**Problem to work on**
From the entries below, transcribe exactly the lines between the line holding "nothing => purple clock 212, 395, 59, 40" and the line holding "nothing => pink flashlight 387, 278, 62, 25", inclusive; skip all other lines.

⁂

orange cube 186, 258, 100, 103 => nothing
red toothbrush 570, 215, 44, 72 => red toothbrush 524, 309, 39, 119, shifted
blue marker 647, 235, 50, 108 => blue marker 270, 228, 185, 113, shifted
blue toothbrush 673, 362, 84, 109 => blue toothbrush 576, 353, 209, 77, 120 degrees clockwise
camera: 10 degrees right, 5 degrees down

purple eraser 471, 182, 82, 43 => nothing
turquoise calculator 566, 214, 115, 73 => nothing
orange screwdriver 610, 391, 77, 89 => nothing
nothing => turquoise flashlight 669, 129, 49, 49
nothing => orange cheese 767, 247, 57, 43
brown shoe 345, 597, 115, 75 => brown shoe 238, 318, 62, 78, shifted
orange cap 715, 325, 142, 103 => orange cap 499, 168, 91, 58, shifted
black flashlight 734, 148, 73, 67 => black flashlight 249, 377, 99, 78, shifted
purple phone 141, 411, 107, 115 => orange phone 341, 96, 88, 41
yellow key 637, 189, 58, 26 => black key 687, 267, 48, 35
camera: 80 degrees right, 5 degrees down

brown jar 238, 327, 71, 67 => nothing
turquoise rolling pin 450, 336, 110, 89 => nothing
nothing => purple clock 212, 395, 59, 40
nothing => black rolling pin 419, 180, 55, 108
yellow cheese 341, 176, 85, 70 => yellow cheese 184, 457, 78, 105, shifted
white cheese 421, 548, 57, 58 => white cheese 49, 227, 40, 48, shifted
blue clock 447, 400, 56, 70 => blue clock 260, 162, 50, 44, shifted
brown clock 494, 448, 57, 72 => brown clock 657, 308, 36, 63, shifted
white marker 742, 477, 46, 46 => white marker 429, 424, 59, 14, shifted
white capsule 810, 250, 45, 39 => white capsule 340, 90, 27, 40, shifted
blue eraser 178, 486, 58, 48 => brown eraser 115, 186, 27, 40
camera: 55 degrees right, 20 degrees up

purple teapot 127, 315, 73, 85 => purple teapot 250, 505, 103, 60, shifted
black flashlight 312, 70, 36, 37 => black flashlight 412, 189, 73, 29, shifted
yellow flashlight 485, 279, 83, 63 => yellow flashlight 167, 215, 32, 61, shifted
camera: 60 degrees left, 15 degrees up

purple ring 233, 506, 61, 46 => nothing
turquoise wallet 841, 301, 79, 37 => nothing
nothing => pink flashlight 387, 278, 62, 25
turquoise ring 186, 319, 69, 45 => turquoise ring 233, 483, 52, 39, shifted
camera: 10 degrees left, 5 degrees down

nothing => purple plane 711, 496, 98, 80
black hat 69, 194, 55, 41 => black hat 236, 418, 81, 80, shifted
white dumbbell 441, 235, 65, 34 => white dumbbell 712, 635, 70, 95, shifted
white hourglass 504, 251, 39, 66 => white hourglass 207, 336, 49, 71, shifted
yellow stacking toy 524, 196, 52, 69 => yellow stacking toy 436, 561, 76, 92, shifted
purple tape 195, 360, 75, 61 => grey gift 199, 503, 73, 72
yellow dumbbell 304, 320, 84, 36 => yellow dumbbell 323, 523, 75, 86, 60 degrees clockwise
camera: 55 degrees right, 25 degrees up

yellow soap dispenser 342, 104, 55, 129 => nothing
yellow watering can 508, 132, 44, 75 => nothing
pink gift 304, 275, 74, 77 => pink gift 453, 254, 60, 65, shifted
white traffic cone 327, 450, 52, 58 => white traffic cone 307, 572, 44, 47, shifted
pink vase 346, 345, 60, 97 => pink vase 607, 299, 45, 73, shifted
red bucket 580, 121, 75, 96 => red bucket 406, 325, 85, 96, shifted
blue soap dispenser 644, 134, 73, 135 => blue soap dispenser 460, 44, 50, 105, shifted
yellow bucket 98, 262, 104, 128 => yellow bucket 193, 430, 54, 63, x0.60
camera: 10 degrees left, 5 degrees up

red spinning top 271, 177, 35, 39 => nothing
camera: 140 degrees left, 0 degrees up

⁂

**Exercise answer**
nothing => purple clock 212, 395, 59, 40
nothing => black rolling pin 419, 180, 55, 108
yellow cheese 341, 176, 85, 70 => yellow cheese 184, 457, 78, 105, shifted
white cheese 421, 548, 57, 58 => white cheese 49, 227, 40, 48, shifted
blue clock 447, 400, 56, 70 => blue clock 260, 162, 50, 44, shifted
brown clock 494, 448, 57, 72 => brown clock 657, 308, 36, 63, shifted
white marker 742, 477, 46, 46 => white marker 429, 424, 59, 14, shifted
white capsule 810, 250, 45, 39 => white capsule 340, 90, 27, 40, shifted
blue eraser 178, 486, 58, 48 => brown eraser 115, 186, 27, 40
camera: 55 degrees right, 20 degrees up

purple teapot 127, 315, 73, 85 => purple teapot 250, 505, 103, 60, shifted
black flashlight 312, 70, 36, 37 => black flashlight 412, 189, 73, 29, shifted
yellow flashlight 485, 279, 83, 63 => yellow flashlight 167, 215, 32, 61, shifted
camera: 60 degrees left, 15 degrees up

purple ring 233, 506, 61, 46 => nothing
turquoise wallet 841, 301, 79, 37 => nothing
nothing => pink flashlight 387, 278, 62, 25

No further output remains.